» ASSIGNMENT:
Write out exactly the lines from the one containing "C10: 330pF (GND, N_1) -> 10nF (GND, N_1)" through the last line of the records below, including both.

[Items from a data source]
# # #

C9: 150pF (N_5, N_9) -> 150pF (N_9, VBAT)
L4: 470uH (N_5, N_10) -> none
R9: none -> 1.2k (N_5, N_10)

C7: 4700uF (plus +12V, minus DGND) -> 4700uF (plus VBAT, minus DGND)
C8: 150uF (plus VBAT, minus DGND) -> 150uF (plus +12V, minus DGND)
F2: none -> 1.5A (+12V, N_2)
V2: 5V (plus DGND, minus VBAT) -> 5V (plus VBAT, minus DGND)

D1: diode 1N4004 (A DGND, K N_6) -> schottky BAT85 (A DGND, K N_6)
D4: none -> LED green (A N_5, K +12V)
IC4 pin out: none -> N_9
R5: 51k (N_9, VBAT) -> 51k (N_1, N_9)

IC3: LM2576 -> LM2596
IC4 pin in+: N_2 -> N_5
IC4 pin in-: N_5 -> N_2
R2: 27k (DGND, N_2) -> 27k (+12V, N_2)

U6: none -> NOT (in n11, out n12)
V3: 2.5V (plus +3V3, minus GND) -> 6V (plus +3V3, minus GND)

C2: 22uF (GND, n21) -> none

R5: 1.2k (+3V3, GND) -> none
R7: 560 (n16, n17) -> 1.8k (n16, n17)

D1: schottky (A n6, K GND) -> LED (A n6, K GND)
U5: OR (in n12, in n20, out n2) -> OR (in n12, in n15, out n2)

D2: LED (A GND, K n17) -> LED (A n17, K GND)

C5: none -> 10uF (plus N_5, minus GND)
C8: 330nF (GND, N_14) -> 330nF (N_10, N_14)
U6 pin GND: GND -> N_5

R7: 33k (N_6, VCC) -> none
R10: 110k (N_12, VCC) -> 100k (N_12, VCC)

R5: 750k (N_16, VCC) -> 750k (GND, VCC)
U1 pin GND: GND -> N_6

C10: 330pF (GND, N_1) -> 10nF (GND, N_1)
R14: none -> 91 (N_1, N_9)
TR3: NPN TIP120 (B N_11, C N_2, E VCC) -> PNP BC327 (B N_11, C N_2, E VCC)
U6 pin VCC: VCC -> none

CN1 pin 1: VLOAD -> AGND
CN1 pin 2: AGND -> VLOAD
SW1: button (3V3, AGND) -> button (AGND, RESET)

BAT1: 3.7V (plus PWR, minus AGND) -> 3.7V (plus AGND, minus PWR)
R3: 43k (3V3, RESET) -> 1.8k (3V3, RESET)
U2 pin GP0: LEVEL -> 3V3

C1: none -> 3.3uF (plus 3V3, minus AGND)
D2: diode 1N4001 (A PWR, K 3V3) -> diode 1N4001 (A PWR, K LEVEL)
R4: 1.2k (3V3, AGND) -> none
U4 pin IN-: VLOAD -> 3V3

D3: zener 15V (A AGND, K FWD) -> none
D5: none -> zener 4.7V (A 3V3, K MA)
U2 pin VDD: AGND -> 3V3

# # #

» RESPONSE BOX:
C10: 330pF (GND, N_1) -> 10nF (GND, N_1)
R14: none -> 91 (N_1, N_9)
TR3: NPN TIP120 (B N_11, C N_2, E VCC) -> PNP BC327 (B N_11, C N_2, E VCC)
U6 pin VCC: VCC -> none

CN1 pin 1: VLOAD -> AGND
CN1 pin 2: AGND -> VLOAD
SW1: button (3V3, AGND) -> button (AGND, RESET)

BAT1: 3.7V (plus PWR, minus AGND) -> 3.7V (plus AGND, minus PWR)
R3: 43k (3V3, RESET) -> 1.8k (3V3, RESET)
U2 pin GP0: LEVEL -> 3V3

C1: none -> 3.3uF (plus 3V3, minus AGND)
D2: diode 1N4001 (A PWR, K 3V3) -> diode 1N4001 (A PWR, K LEVEL)
R4: 1.2k (3V3, AGND) -> none
U4 pin IN-: VLOAD -> 3V3

D3: zener 15V (A AGND, K FWD) -> none
D5: none -> zener 4.7V (A 3V3, K MA)
U2 pin VDD: AGND -> 3V3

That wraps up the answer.